SHORT PROBLEM: Copy the items word for word, beginning at the line that contains "From their relative" and continuing through the last line of the items.

EXERCISE DATA:
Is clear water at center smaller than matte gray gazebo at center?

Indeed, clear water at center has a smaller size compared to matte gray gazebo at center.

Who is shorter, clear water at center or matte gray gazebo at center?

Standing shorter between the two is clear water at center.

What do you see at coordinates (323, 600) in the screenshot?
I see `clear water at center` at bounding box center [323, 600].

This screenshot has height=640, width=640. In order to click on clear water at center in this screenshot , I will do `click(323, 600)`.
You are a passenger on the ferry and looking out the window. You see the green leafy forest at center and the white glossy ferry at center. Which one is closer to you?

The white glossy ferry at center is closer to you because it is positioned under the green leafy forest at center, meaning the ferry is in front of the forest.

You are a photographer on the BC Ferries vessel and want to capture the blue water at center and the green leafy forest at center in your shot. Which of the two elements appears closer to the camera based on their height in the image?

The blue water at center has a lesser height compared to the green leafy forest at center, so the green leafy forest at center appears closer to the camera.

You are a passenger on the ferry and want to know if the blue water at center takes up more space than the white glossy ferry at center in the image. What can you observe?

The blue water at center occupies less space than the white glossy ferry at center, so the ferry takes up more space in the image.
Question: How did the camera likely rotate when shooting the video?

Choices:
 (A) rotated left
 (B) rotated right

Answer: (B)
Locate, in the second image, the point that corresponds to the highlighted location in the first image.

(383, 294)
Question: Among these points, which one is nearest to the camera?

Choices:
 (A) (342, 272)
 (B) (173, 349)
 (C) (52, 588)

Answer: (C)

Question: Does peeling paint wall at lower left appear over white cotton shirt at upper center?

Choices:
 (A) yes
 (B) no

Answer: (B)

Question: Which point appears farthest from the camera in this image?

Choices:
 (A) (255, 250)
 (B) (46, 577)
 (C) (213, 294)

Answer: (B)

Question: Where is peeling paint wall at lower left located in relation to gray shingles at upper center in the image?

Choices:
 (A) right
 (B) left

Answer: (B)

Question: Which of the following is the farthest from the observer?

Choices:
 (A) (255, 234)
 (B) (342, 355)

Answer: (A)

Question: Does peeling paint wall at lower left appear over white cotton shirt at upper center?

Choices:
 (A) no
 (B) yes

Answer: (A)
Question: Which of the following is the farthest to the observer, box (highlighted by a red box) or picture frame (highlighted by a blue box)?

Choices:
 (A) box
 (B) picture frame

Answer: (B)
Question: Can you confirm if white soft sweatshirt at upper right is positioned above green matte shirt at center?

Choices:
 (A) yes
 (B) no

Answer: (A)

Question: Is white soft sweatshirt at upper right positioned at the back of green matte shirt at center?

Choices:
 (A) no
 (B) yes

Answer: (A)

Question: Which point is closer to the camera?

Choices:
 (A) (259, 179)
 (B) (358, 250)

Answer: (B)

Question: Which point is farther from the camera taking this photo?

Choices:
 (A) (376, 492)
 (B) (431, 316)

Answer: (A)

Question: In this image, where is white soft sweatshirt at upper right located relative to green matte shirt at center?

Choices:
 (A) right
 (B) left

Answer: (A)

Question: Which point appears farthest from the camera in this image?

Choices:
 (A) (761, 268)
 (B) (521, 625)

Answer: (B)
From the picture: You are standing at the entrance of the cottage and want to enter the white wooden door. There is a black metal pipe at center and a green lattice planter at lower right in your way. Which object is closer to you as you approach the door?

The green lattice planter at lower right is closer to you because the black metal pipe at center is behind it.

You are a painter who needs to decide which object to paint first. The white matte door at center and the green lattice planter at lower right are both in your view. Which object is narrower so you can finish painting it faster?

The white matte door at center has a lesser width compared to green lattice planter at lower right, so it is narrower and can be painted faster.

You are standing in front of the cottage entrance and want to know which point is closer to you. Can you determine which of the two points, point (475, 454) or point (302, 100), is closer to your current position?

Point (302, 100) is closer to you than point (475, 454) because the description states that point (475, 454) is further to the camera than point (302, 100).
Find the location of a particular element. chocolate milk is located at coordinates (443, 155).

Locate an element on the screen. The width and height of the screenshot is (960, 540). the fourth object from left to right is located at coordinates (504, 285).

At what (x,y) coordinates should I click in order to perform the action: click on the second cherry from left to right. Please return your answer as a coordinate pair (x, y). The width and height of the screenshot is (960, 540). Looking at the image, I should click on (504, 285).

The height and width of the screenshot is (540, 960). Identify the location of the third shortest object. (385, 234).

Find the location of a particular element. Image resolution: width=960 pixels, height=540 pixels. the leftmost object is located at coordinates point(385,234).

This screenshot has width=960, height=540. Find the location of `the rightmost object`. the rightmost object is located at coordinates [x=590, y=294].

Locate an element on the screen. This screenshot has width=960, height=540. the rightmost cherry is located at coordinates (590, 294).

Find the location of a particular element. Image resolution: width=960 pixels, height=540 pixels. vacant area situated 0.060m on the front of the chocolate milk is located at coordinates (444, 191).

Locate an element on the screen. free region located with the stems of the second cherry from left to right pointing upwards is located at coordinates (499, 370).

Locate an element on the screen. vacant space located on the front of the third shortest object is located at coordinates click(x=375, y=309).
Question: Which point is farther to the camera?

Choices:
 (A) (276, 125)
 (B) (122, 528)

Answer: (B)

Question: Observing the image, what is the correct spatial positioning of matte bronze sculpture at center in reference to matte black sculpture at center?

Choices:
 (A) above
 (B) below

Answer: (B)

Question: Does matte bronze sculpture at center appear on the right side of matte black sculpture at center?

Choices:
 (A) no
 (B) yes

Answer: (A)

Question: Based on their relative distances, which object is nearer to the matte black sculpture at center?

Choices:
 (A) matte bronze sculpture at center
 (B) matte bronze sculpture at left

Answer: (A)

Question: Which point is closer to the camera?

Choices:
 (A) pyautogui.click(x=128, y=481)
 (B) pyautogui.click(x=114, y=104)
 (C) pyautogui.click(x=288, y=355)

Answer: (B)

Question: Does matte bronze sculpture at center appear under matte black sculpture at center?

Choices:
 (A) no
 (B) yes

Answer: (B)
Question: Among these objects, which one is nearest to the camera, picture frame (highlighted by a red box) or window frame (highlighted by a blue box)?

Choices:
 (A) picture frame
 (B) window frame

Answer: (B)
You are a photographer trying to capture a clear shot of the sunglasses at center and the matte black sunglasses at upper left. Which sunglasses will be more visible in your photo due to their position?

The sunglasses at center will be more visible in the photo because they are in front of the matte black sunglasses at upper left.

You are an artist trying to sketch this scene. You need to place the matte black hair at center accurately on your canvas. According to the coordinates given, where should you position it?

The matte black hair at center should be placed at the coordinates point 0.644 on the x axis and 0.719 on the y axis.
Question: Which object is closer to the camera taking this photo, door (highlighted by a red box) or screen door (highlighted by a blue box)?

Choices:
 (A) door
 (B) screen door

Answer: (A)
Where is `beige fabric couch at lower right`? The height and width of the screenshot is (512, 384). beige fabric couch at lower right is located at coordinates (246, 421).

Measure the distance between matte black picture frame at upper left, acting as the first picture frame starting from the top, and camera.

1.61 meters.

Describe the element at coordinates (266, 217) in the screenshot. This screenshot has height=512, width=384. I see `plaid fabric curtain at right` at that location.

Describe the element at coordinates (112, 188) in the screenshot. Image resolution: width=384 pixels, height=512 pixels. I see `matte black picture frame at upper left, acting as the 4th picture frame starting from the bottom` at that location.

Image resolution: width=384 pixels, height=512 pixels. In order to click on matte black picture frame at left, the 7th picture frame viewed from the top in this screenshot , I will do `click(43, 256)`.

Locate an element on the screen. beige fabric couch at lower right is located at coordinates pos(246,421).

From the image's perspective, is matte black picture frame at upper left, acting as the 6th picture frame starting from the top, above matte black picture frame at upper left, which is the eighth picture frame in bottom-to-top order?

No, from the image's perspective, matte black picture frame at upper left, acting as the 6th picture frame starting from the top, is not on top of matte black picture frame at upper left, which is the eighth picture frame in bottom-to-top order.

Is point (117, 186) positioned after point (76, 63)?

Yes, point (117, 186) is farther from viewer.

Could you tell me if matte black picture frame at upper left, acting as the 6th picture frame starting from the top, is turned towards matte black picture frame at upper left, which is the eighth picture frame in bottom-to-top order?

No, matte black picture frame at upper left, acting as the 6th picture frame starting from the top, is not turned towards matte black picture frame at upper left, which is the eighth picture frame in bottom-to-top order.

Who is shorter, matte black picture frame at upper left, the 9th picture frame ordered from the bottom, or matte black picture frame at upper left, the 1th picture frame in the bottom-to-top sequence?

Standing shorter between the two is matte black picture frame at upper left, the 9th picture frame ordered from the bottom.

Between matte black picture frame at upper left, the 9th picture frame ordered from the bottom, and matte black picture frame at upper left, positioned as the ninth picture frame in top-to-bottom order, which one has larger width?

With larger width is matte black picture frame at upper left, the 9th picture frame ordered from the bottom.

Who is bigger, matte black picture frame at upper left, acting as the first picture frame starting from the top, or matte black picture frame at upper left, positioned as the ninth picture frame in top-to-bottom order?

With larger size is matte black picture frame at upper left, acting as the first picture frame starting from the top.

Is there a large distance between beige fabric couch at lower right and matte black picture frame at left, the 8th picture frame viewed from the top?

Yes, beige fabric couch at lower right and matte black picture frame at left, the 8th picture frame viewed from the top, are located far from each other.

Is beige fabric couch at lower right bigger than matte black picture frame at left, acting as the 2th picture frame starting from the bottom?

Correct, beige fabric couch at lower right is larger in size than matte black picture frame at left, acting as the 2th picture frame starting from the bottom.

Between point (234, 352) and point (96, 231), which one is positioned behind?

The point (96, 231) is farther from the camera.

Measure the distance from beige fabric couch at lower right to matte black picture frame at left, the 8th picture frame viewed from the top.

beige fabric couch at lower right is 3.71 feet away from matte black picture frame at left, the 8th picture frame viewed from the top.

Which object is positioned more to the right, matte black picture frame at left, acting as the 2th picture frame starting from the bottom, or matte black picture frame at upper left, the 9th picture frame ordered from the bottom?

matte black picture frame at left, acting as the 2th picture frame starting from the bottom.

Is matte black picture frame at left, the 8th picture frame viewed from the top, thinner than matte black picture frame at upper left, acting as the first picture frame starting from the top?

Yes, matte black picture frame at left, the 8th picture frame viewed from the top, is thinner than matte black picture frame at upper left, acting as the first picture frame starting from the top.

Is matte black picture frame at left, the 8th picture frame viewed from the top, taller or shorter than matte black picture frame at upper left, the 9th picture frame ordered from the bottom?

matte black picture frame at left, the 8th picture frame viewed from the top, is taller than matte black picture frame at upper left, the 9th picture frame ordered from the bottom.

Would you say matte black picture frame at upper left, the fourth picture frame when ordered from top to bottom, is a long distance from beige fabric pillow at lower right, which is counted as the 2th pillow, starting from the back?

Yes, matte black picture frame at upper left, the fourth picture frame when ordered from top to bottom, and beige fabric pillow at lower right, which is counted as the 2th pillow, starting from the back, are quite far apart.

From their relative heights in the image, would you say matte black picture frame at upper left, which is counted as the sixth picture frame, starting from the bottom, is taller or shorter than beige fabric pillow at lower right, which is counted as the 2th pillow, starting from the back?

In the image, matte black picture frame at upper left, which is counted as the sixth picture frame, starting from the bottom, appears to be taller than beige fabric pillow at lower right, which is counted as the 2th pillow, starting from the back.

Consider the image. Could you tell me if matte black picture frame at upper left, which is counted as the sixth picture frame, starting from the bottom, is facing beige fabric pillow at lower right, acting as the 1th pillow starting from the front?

RESULT OF THIS EXERCISE:
From their relative heights in the image, would you say matte black picture frame at upper left, which is counted as the sixth picture frame, starting from the bottom, is taller or shorter than beige fabric pillow at lower right, which is counted as the 2th pillow, starting from the back?

In the image, matte black picture frame at upper left, which is counted as the sixth picture frame, starting from the bottom, appears to be taller than beige fabric pillow at lower right, which is counted as the 2th pillow, starting from the back.

Consider the image. Could you tell me if matte black picture frame at upper left, which is counted as the sixth picture frame, starting from the bottom, is facing beige fabric pillow at lower right, acting as the 1th pillow starting from the front?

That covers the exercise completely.